Items uit de dataset
▼

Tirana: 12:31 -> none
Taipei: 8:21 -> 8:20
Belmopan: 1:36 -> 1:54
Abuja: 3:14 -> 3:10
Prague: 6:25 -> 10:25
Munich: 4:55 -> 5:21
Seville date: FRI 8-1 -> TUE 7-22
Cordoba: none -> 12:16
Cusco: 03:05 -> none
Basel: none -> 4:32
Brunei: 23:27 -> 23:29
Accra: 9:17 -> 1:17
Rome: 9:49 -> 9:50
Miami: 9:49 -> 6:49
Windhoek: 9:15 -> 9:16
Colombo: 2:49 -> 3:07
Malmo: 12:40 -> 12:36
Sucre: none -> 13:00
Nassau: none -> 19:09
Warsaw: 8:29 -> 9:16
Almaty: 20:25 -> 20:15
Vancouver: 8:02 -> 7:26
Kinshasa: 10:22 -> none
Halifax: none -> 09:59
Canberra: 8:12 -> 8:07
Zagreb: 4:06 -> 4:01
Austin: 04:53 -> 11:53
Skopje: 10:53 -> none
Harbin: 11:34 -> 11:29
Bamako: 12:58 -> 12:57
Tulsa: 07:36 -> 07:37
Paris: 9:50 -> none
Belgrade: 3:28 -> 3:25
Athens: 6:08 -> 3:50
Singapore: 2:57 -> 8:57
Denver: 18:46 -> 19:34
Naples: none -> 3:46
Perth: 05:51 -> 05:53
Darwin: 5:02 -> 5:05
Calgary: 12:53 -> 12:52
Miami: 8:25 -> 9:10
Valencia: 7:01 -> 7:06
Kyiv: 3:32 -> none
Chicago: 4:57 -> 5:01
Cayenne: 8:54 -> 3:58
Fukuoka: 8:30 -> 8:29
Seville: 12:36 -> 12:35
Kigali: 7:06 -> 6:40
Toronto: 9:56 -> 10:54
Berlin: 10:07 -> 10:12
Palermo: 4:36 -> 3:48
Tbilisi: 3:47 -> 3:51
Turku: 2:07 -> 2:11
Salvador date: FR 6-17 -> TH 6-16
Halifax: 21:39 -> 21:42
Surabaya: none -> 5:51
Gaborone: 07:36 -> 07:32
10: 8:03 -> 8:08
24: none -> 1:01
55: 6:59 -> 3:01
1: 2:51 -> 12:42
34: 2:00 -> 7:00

▲

Schrijf de records letterlijk over, vanaf het begin tot en met de regel waarin "Austin: 04:53 -> 11:53" staat.

Tirana: 12:31 -> none
Taipei: 8:21 -> 8:20
Belmopan: 1:36 -> 1:54
Abuja: 3:14 -> 3:10
Prague: 6:25 -> 10:25
Munich: 4:55 -> 5:21
Seville date: FRI 8-1 -> TUE 7-22
Cordoba: none -> 12:16
Cusco: 03:05 -> none
Basel: none -> 4:32
Brunei: 23:27 -> 23:29
Accra: 9:17 -> 1:17
Rome: 9:49 -> 9:50
Miami: 9:49 -> 6:49
Windhoek: 9:15 -> 9:16
Colombo: 2:49 -> 3:07
Malmo: 12:40 -> 12:36
Sucre: none -> 13:00
Nassau: none -> 19:09
Warsaw: 8:29 -> 9:16
Almaty: 20:25 -> 20:15
Vancouver: 8:02 -> 7:26
Kinshasa: 10:22 -> none
Halifax: none -> 09:59
Canberra: 8:12 -> 8:07
Zagreb: 4:06 -> 4:01
Austin: 04:53 -> 11:53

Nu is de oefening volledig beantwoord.